Leaving out the images, please reproduce each line below exactly.

[RECORDED DATA]

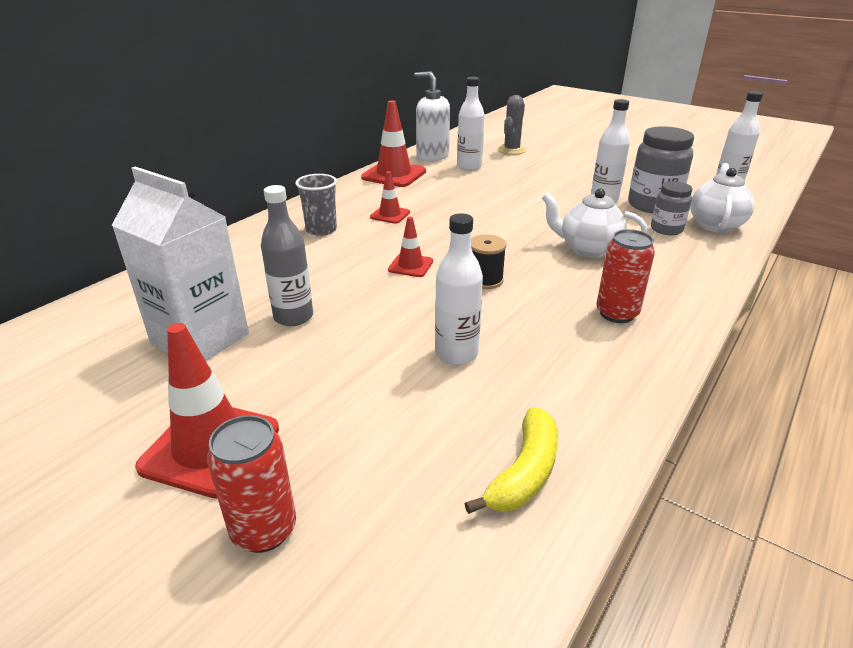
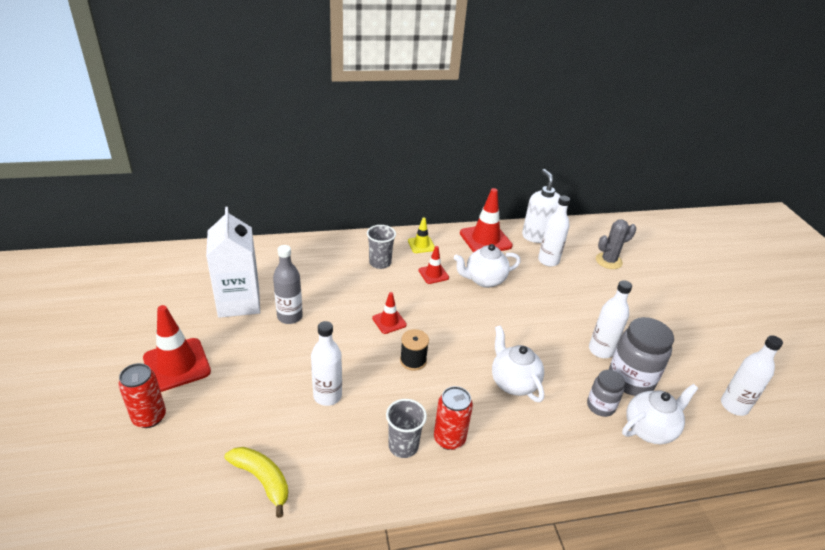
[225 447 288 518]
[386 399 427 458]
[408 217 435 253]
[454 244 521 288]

[/RECORDED DATA]

▸ OUTPUT OF THE EXERCISE
[225 447 288 518]
[386 399 427 458]
[408 217 435 253]
[454 244 521 288]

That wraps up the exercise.